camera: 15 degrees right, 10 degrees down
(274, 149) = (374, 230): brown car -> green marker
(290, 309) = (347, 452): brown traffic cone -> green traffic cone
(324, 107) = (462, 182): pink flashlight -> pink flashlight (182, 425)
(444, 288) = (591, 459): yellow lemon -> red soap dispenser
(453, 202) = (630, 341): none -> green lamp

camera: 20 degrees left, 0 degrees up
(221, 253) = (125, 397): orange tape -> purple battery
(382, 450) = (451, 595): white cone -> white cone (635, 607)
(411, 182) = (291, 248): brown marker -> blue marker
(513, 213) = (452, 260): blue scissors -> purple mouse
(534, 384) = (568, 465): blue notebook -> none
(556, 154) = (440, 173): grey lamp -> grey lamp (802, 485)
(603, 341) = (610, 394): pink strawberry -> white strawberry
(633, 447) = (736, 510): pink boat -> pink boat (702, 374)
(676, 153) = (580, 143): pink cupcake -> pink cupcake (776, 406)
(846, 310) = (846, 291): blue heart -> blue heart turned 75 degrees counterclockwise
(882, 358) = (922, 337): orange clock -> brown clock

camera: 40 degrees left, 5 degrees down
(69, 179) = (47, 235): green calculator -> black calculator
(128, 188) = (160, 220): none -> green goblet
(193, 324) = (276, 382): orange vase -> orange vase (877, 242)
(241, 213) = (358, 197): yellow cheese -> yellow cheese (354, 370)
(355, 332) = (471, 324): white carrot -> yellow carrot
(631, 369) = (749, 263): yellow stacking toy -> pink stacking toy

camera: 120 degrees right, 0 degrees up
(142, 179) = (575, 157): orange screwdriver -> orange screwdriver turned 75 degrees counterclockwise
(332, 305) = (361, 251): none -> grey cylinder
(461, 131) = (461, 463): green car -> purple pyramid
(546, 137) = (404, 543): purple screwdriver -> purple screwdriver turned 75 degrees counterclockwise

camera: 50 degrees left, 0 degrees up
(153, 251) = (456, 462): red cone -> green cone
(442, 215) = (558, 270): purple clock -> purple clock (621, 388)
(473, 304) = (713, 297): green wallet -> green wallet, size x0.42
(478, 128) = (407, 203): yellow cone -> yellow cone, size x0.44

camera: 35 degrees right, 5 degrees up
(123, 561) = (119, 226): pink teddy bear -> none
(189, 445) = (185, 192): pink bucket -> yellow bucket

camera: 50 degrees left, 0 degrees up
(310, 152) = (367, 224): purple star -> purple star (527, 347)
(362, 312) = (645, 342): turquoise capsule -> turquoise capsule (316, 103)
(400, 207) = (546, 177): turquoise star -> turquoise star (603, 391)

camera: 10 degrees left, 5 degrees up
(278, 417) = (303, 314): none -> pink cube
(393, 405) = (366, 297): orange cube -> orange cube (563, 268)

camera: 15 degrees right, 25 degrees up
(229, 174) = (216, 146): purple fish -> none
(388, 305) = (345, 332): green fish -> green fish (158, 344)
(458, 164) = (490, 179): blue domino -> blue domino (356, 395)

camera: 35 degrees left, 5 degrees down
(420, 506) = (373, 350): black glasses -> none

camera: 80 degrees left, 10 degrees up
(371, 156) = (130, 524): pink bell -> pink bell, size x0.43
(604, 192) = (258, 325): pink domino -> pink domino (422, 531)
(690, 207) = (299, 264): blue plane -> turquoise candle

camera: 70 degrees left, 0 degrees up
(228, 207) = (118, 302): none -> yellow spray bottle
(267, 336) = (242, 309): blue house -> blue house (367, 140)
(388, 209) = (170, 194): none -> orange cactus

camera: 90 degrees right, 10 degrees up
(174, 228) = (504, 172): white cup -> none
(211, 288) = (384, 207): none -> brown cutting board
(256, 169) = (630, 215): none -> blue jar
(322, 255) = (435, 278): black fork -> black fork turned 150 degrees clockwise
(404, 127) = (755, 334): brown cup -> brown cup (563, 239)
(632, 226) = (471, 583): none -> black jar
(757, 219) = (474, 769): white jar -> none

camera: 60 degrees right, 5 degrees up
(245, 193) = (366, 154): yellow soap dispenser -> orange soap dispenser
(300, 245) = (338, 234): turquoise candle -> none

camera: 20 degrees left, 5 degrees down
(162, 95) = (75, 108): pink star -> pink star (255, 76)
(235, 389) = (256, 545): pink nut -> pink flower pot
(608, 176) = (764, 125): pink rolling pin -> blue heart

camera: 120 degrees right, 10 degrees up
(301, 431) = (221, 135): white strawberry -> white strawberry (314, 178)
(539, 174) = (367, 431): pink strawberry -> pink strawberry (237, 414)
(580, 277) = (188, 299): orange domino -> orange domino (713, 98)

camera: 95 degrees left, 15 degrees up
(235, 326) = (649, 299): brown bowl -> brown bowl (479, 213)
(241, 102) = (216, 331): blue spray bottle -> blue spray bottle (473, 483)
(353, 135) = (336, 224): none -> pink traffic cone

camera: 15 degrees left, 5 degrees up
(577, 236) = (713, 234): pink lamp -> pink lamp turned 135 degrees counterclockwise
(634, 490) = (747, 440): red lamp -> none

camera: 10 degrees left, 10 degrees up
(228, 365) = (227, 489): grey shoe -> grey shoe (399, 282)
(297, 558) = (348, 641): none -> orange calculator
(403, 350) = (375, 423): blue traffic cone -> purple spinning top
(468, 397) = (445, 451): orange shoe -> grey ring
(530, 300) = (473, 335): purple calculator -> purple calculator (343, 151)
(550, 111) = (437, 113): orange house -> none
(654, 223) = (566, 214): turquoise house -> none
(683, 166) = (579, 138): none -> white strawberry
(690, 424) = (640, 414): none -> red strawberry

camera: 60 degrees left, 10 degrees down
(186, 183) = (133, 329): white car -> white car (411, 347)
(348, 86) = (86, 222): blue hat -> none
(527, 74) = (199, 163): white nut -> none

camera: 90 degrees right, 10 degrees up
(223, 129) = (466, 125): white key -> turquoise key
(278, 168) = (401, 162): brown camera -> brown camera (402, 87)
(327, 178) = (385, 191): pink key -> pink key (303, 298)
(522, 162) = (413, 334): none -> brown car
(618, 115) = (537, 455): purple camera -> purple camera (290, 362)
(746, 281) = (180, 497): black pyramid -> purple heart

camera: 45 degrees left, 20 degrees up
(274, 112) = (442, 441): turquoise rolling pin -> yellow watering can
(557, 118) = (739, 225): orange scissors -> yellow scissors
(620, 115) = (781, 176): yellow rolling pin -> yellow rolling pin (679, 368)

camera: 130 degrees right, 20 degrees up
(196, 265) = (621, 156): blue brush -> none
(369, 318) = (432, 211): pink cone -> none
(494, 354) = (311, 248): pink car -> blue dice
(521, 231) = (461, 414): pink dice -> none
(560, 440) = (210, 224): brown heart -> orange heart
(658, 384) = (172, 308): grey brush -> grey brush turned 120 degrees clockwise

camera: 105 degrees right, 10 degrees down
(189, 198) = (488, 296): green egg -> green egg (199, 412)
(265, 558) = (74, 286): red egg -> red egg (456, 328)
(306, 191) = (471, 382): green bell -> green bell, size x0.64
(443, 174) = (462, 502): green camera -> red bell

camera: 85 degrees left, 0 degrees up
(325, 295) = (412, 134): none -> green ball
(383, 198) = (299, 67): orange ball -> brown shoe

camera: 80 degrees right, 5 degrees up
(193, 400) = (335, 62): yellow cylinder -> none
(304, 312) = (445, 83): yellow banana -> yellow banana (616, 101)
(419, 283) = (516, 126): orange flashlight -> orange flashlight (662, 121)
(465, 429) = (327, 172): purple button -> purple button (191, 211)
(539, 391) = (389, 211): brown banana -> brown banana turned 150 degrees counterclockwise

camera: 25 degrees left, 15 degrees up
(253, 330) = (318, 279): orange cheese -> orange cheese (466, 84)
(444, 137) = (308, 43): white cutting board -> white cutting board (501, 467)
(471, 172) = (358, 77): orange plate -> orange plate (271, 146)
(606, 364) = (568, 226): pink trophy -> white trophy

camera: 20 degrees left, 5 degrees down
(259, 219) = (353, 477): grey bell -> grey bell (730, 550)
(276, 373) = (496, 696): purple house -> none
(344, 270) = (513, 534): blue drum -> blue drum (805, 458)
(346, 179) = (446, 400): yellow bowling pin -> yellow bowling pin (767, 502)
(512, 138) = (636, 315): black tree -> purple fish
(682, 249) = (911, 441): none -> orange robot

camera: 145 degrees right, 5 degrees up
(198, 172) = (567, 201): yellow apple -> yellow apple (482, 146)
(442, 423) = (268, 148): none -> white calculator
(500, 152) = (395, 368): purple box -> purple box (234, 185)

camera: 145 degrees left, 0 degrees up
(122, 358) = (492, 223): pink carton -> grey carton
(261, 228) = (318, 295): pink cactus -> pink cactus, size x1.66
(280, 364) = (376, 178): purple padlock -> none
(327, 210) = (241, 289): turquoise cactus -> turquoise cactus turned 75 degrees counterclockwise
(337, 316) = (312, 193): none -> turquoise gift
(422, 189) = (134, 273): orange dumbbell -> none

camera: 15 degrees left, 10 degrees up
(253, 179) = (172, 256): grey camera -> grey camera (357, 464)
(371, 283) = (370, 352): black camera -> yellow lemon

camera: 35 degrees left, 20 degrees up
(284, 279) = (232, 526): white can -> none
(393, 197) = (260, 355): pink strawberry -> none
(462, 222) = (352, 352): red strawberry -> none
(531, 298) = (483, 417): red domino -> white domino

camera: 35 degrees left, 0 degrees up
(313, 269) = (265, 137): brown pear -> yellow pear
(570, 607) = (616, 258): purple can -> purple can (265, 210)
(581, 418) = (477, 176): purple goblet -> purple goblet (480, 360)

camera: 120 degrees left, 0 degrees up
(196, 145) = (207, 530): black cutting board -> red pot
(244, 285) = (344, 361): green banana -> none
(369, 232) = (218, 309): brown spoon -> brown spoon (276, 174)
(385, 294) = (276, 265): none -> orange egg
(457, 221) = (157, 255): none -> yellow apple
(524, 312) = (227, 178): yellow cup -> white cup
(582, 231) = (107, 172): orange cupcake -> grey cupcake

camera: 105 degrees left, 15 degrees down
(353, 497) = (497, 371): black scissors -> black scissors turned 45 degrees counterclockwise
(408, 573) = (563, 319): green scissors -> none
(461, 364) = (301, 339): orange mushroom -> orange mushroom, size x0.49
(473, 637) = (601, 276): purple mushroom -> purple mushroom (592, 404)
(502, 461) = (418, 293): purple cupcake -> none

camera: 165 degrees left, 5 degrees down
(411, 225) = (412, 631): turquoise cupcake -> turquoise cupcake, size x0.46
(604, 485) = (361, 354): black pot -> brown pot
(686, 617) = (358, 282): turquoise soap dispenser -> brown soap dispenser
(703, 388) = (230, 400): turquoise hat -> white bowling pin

####

Description of the task
Retype exactly, please, each line from the line that contains "(686, 617) = (358, 282): turquoise" through the last line of the entries above, with nothing added.

Worked solution
(686, 617) = (358, 282): turquoise soap dispenser -> brown soap dispenser
(703, 388) = (230, 400): turquoise hat -> white bowling pin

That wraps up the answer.